Problem requirements: Select each line of the material below that contains the string "kern". The match is case-sensitive.

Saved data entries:
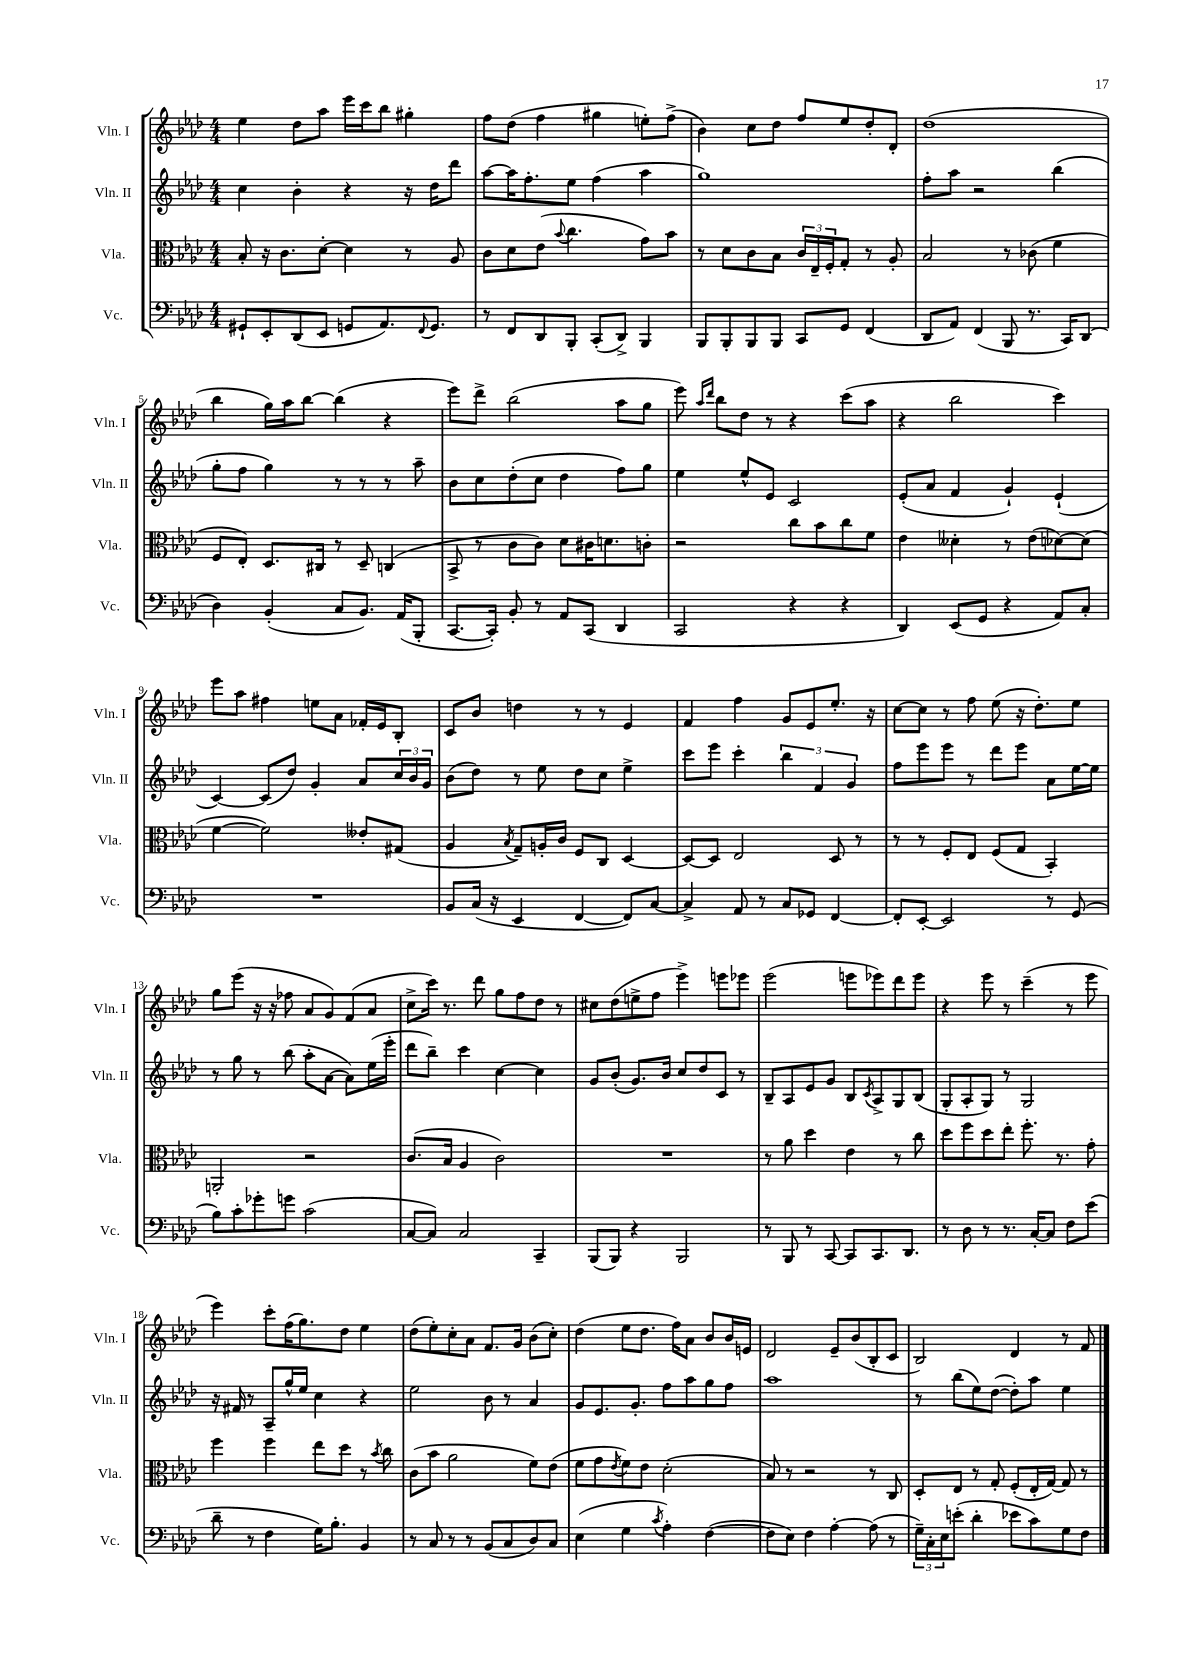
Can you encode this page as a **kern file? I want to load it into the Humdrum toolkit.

**kern	**kern	**kern	**kern
*staff4	*staff3	*staff2	*staff1
*clefF4	*clefC3	*clefG2	*clefG2
*k[b-e-a-d-]	*k[b-e-a-d-]	*k[b-e-a-d-]	*k[b-e-a-d-]
*M4/4	*M4/4	*M4/4	*M4/4
8GG#`	8B-'	4cc	4ee-
8EE-'	16r	.	.
.	8.c	.	.
(8DD-	.	4b-'	8dd-
8EE-	[8d-'	.	8aa-
8GG	4d-]	4r	16eee-
.	.	.	16ccc
8.AA-)	.	.	8bb-
.	8r	16r	4gg#'
8qqFF	.	.	.
8.GG	.	16dd-	.
.	8A-	8ddd-	.
=	=	=	=
8r	8c	[8aa-	8ff
8FF	8d-	16aa-]	(8dd-
.	.	8.ff'	.
8DD-	(8e-	.	4ff
.	8qqb-	.	.
8BBB-'	4.cc	8ee-	.
(8CC'	.	(4ff	4gg#
8DD-^)	.	.	.
4BBB-	8g)	4aa-	8ee')
.	8b-	.	(8ff^
=	=	=	=
8BBB-	8r	1gg)	4b-)
8BBB-'	8d-	.	.
8BBB-	8c	.	8cc
8BBB-	8B-	.	8dd-
8CC	24c	.	8ff
.	24E-~	.	.
.	24F'	.	.
8GG	8G'	.	8ee-
(4FF	8r	.	8dd-'
.	8A-'	.	8d-'
=	=	=	=
8DD-	2B-	8ff'	(1dd-
8AA-)	.	8aa-	.
(4FF	.	2r	.
8BBB-	8r	.	.
8.r	(8c-	.	.
.	4f	(4bb-	.
16CC)	.	.	.
(8DD-	.	.	.
=	=	=	=
4D-)	8F	8gg'	4bb-
.	8E-')	8ff	.
(4BB-'	8.D-	4gg)	16gg)
.	.	.	16aa-
.	.	.	[8bb-
.	16C#	.	.
8C	8r	8r	(4bb-]
8.BB-)	8D-~	8r	.
.	(4C	8r	4r
(16AA-	.	.	.
8BBB-'	.	8aa-~	.
=	=	=	=
[8.CC	8BB-^	8b-	8eee-)
.	8r	8cc	8ddd-^
16CC'])	.	.	.
8BB-'	8c	(8dd-'	(2bb-
8r	8c)	8cc	.
8AA-	8d-	4dd-	.
(8CC	16c#	.	.
.	8.d	.	.
4DD-	.	8ff)	8aa-
.	8c'	8gg	8gg
=	=	=	=
2CC	2r	4ee-	8eee-)
.	.	.	16qqaa-
.	.	.	16qqddd-
.	.	.	8bb-
.	.	8ee-^^	8dd-
.	.	8e-	8r
4r	8cc	2c	4r
.	8b-	.	.
4r	8cc	.	(8ccc
.	8f	.	8aa-
=	=	=	=
4DD-)	4e-	(8e-'	4r
.	.	8a-	.
(8EE-	4d--'	4f	2bb-
8GG	.	.	.
4r	8r	4g`)	.
.	(8e-	.	.
8AA-)	[8d-)	(4e-`	4ccc)
8C'	(8d-]	.	.
=	=	=	=
1r	[4f	[4c)	8eee-
.	.	.	8aa-
.	2f])	(8c]	4ff#
.	.	8dd-)	.
.	.	4g'	8ee
.	.	.	8a-
.	8e--'	8a-	16f-'
.	.	.	16e-
.	(8G#	24cc	8B-'
.	.	24b-	.
.	.	24g	.
=	=	=	=
8BB-	4A-	(8b-	8c
(16C	.	8dd-)	8b-
16r	.	.	.
.	8qB-	.	.
4EE-	8G~)	8r	4dd
.	16A'	8ee-	.
.	16c	.	.
[4FF	8F	8dd-	8r
.	8C	8cc	8r
8FF])	[4D-	4ee-^	4e-
[8C	.	.	.
=	=	=	=
4C^]	8D-_	8ccc	4f
.	8D-]	8eee-	.
8AA-	2E-	4ccc'	4ff
8r	.	.	.
8C	.	6bb-	8g
8GG-	.	.	8e-
.	.	6f	.
[4FF	8D-	.	8.ee-'
.	.	6g	.
.	8r	.	.
.	.	.	16r
=	=	=	=
8FF']	8r	8ff	[8cc
[8EE-'	8r	8eee-	8cc]
2EE-]	8F'	8eee-	8r
.	8E-	8r	8ff
.	(8F	8ddd-	(8ee-
.	8G	8eee-	16r
.	.	.	8.dd-')
8r	4BB-')	8a-	.
(8GG	.	[16ee-	8ee-
.	.	16ee-]	.
=	=	=	=
8B-)	2AA'	8r	8gg
8c'	.	8gg	(8eee-
8g-'	.	8r	16r
.	.	.	16r
8g	.	(8bb-	8ff-
(2c	2r	8aa-'	8a-
.	.	[8a-	8g)
.	.	8a-])	(8f
.	.	(16ee-	8a-
.	.	16eee-'	.
=	=	=	=
[8C	(8.c	8ddd-	8cc^
8C])	.	8bb-~)	16ccc)
.	16B-	.	8.r
2C	4A-	4ccc	.
.	.	.	8ddd-
.	2c)	[4cc	8gg
.	.	.	8ff
4CC~	.	4cc]	8dd-
.	.	.	8r
=	=	=	=
(8BBB-	1r	8g	8cc#
8BBB-)	.	(8b-'	(8dd-
4r	.	8.g)	8ee^
.	.	.	8ff
.	.	16b-	.
2BBB-	.	8cc	4eee-^)
.	.	8dd-	.
.	.	8c	8eee
.	.	8r	8eee-
=	=	=	=
8r	8r	8B-~	(2eee-
8BBB-	8a-	8A-	.
8r	4dd-	8e-	.
[8CC	.	8g	.
8CC]	4e-	8B-	8eee
.	.	8qc	.
8.CC	.	8A-^	8eee-)
.	8r	8G	8ddd-
8.DD-	.	.	.
.	8cc	(8B-	8eee-
=	=	=	=
8r	8dd-	8G'	4r
8D-	8ff	8A-'	.
8r	8dd-	8G)	8eee-
8.r	8ee-'	8r	8r
.	8.ff'	2G	(4ccc~
[16C'	.	.	.
8C]	.	.	.
.	8.r	.	.
8F	.	.	8r
(8e-	8g'	.	8eee-
=	=	=	=
8d-~	4ff	16r	4eee-)
.	.	16f#	.
8r	.	8r	.
4F	4ff	8A-~	8ccc'
.	.	16gg^^	(16ff
.	.	16ee-	8.gg)
16G)	8ee-	4cc	.
8.B-'	.	.	.
.	8dd-	.	8dd-
4BB-	8r	4r	4ee-
.	8qb-	.	.
.	8cc	.	.
=	=	=	=
8r	(8c	2ee-	(8dd-
8C	8b-	.	8ee-')
8r	2a-	.	8cc'
8r	.	.	8a-
(8BB-	.	8b-	8.f
8C	.	8r	.
.	.	.	16g
8D-)	8f)	4a-	(8b-
8C	(8e-	.	8cc')
=	=	=	=
(4E-	8f	8g	(4dd-
.	8g	8.e-	.
.	8qe-	.	.
4G	8f)	.	8ee-
.	.	8.g'	.
.	8e-	.	8.dd-
8qc	.	.	.
4A-')	(2d-'	8ff	.
.	.	.	16ff)
.	.	8aa-	8a-
([4F	.	8gg	8b-
.	.	8ff	16b-
.	.	.	16e
=	=	=	=
8F]	8B-)	1aa-	2d-
8E-)	8r	.	.
4F	2r	.	.
[4A-'	.	.	8e-~
.	.	.	(8b-
(8A-]	8r	.	8B-'
8r	8C	.	8c
=	=	=	=
24G~)	8D-'	8r	2B-)
24C'	.	.	.
24E-	.	.	.
(8e'	8E-	(8bb-	.
4d-'	8r	8ee-)	.
.	8G'	([8dd-	.
8e-	(8F'	8dd-'])	4d-
8c)	16E-'	8aa-	.
.	[16G)	.	.
8G	8G]	4ee-	8r
8F	8r	.	8f
==	==	==	==
*-	*-	*-	*-
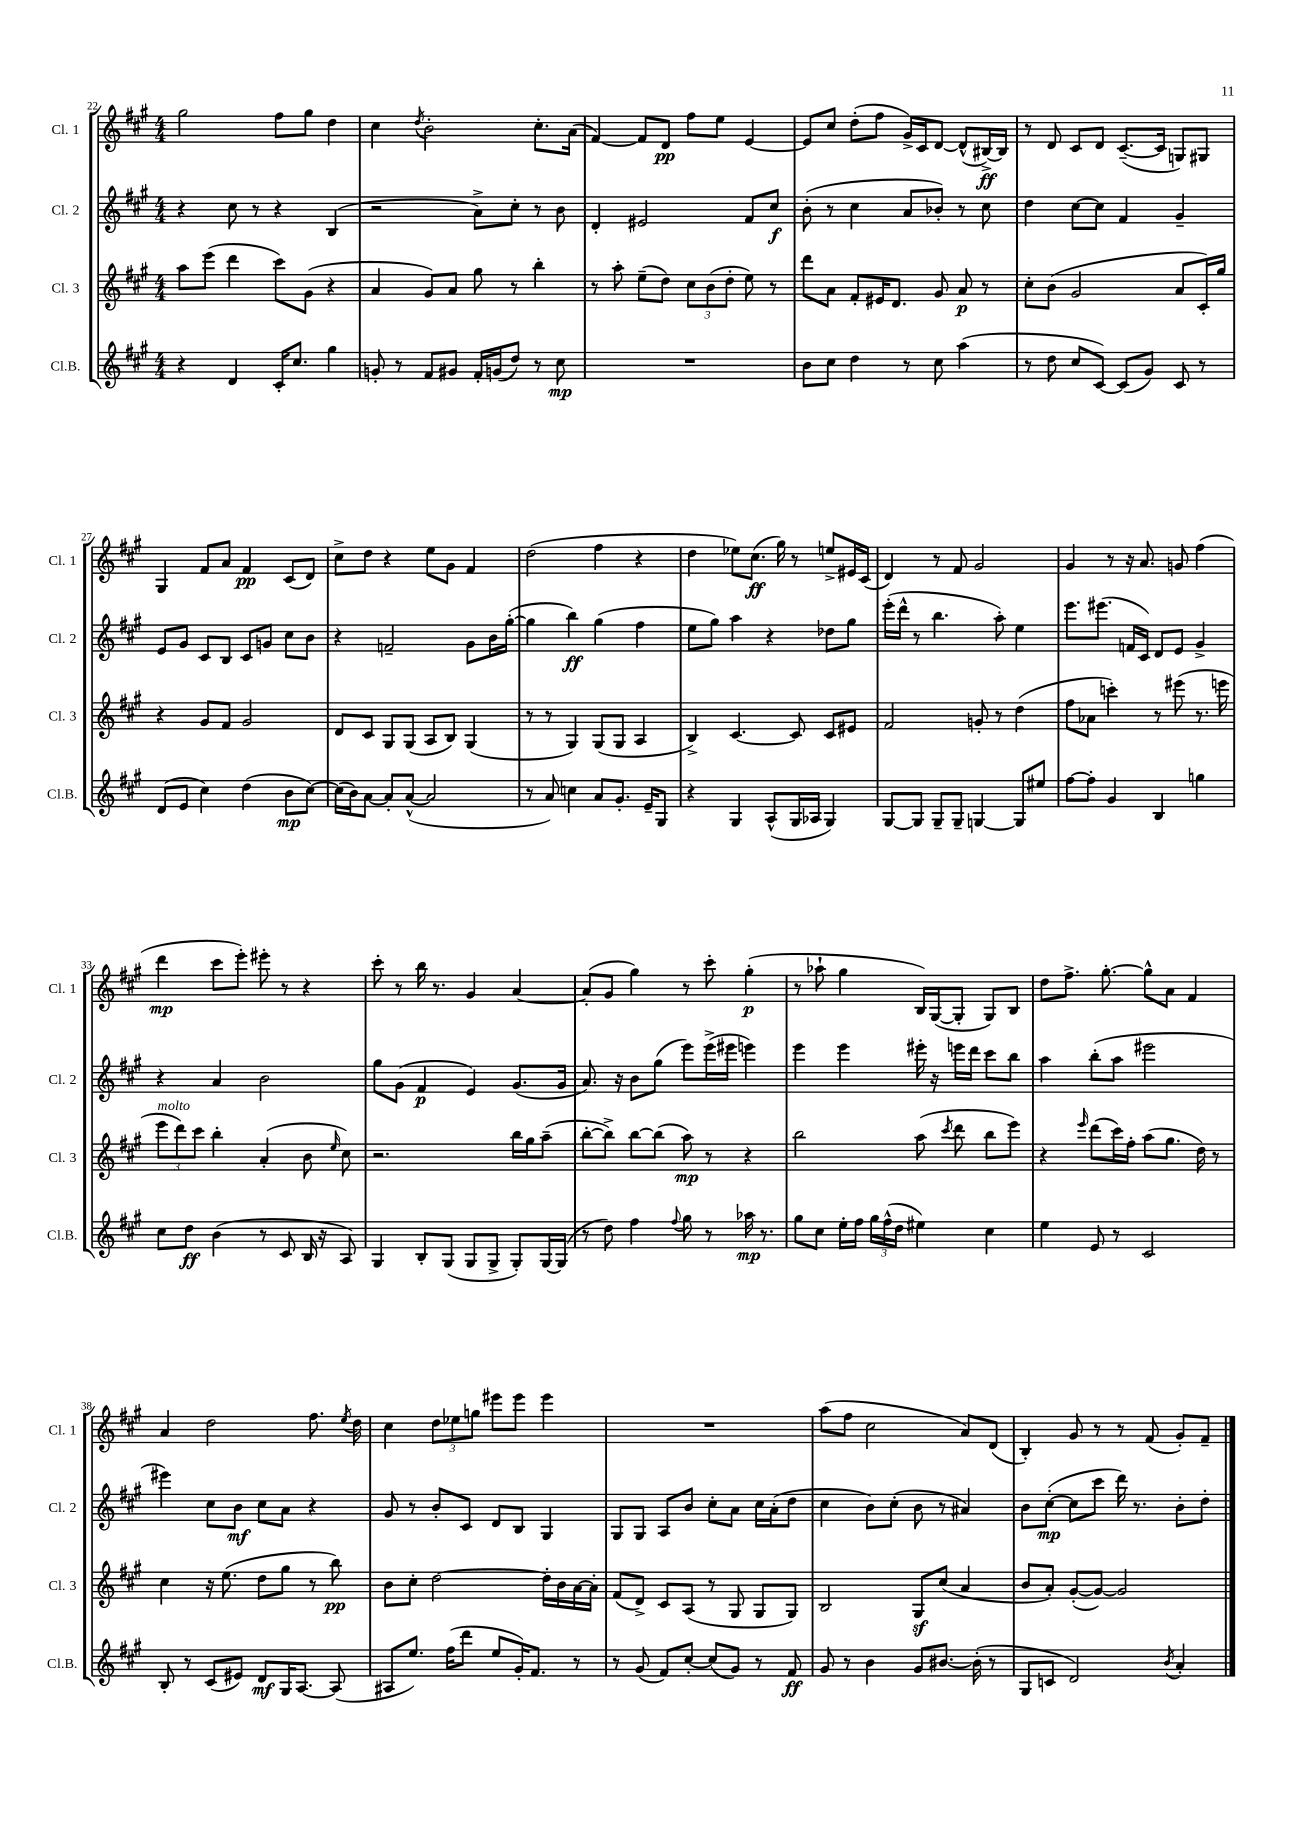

Task solution:
Can you encode this page as a **kern file? I want to load it into the Humdrum toolkit.
**kern	**kern	**kern	**kern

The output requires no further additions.